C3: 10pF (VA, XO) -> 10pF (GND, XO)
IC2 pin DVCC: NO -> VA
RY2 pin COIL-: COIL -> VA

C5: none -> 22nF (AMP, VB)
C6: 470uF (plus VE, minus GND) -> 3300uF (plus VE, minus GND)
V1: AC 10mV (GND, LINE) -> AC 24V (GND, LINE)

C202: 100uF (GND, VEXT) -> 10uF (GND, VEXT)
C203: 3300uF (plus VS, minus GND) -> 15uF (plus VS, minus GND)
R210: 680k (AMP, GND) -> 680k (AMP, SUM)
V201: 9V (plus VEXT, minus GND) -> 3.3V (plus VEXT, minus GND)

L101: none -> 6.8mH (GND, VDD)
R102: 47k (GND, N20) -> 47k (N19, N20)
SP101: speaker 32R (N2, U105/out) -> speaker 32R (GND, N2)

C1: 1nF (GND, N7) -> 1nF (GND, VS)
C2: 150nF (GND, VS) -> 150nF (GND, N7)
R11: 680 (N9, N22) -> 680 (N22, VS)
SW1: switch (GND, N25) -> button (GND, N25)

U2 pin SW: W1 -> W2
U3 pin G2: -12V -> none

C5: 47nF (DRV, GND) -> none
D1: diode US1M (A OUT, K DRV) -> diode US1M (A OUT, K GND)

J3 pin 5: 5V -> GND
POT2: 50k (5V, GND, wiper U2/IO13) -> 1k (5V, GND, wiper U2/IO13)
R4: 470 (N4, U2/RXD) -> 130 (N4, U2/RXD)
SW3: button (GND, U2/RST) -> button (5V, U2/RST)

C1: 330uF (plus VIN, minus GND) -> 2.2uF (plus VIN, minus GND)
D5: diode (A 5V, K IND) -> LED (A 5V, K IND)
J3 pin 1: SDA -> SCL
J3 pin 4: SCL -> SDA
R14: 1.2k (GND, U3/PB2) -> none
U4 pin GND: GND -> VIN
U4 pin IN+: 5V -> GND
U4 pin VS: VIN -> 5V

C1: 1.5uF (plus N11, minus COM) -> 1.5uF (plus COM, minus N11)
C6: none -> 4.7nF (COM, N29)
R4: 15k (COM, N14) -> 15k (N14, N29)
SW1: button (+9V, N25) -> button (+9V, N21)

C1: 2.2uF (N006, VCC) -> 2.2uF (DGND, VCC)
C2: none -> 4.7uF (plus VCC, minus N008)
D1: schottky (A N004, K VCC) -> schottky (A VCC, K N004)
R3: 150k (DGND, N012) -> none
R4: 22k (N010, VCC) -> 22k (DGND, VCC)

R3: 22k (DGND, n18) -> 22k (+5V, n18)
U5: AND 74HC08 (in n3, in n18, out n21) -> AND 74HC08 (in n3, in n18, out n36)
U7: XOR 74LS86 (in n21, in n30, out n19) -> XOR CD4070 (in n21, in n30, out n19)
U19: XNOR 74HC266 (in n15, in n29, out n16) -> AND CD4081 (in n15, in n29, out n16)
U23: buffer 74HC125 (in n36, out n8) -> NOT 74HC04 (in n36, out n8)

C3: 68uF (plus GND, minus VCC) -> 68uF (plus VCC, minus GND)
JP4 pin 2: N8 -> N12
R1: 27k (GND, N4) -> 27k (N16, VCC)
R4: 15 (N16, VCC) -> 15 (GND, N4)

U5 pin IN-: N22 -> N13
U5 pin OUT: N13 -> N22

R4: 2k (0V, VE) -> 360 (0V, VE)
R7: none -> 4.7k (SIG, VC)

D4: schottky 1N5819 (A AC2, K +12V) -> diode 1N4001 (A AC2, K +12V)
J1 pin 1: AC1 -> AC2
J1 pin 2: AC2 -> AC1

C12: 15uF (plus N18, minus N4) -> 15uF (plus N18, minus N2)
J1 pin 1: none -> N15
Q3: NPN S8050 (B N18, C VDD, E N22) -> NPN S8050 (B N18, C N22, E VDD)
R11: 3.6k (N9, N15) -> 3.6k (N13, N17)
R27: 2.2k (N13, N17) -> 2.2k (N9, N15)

:::::

■ WHAT IS REQUIRED
Restate each record above exactly, leaving nothing out.

■ ANSWER SECTION
C3: 10pF (VA, XO) -> 10pF (GND, XO)
IC2 pin DVCC: NO -> VA
RY2 pin COIL-: COIL -> VA

C5: none -> 22nF (AMP, VB)
C6: 470uF (plus VE, minus GND) -> 3300uF (plus VE, minus GND)
V1: AC 10mV (GND, LINE) -> AC 24V (GND, LINE)

C202: 100uF (GND, VEXT) -> 10uF (GND, VEXT)
C203: 3300uF (plus VS, minus GND) -> 15uF (plus VS, minus GND)
R210: 680k (AMP, GND) -> 680k (AMP, SUM)
V201: 9V (plus VEXT, minus GND) -> 3.3V (plus VEXT, minus GND)

L101: none -> 6.8mH (GND, VDD)
R102: 47k (GND, N20) -> 47k (N19, N20)
SP101: speaker 32R (N2, U105/out) -> speaker 32R (GND, N2)

C1: 1nF (GND, N7) -> 1nF (GND, VS)
C2: 150nF (GND, VS) -> 150nF (GND, N7)
R11: 680 (N9, N22) -> 680 (N22, VS)
SW1: switch (GND, N25) -> button (GND, N25)

U2 pin SW: W1 -> W2
U3 pin G2: -12V -> none

C5: 47nF (DRV, GND) -> none
D1: diode US1M (A OUT, K DRV) -> diode US1M (A OUT, K GND)

J3 pin 5: 5V -> GND
POT2: 50k (5V, GND, wiper U2/IO13) -> 1k (5V, GND, wiper U2/IO13)
R4: 470 (N4, U2/RXD) -> 130 (N4, U2/RXD)
SW3: button (GND, U2/RST) -> button (5V, U2/RST)

C1: 330uF (plus VIN, minus GND) -> 2.2uF (plus VIN, minus GND)
D5: diode (A 5V, K IND) -> LED (A 5V, K IND)
J3 pin 1: SDA -> SCL
J3 pin 4: SCL -> SDA
R14: 1.2k (GND, U3/PB2) -> none
U4 pin GND: GND -> VIN
U4 pin IN+: 5V -> GND
U4 pin VS: VIN -> 5V

C1: 1.5uF (plus N11, minus COM) -> 1.5uF (plus COM, minus N11)
C6: none -> 4.7nF (COM, N29)
R4: 15k (COM, N14) -> 15k (N14, N29)
SW1: button (+9V, N25) -> button (+9V, N21)

C1: 2.2uF (N006, VCC) -> 2.2uF (DGND, VCC)
C2: none -> 4.7uF (plus VCC, minus N008)
D1: schottky (A N004, K VCC) -> schottky (A VCC, K N004)
R3: 150k (DGND, N012) -> none
R4: 22k (N010, VCC) -> 22k (DGND, VCC)

R3: 22k (DGND, n18) -> 22k (+5V, n18)
U5: AND 74HC08 (in n3, in n18, out n21) -> AND 74HC08 (in n3, in n18, out n36)
U7: XOR 74LS86 (in n21, in n30, out n19) -> XOR CD4070 (in n21, in n30, out n19)
U19: XNOR 74HC266 (in n15, in n29, out n16) -> AND CD4081 (in n15, in n29, out n16)
U23: buffer 74HC125 (in n36, out n8) -> NOT 74HC04 (in n36, out n8)

C3: 68uF (plus GND, minus VCC) -> 68uF (plus VCC, minus GND)
JP4 pin 2: N8 -> N12
R1: 27k (GND, N4) -> 27k (N16, VCC)
R4: 15 (N16, VCC) -> 15 (GND, N4)

U5 pin IN-: N22 -> N13
U5 pin OUT: N13 -> N22

R4: 2k (0V, VE) -> 360 (0V, VE)
R7: none -> 4.7k (SIG, VC)

D4: schottky 1N5819 (A AC2, K +12V) -> diode 1N4001 (A AC2, K +12V)
J1 pin 1: AC1 -> AC2
J1 pin 2: AC2 -> AC1

C12: 15uF (plus N18, minus N4) -> 15uF (plus N18, minus N2)
J1 pin 1: none -> N15
Q3: NPN S8050 (B N18, C VDD, E N22) -> NPN S8050 (B N18, C N22, E VDD)
R11: 3.6k (N9, N15) -> 3.6k (N13, N17)
R27: 2.2k (N13, N17) -> 2.2k (N9, N15)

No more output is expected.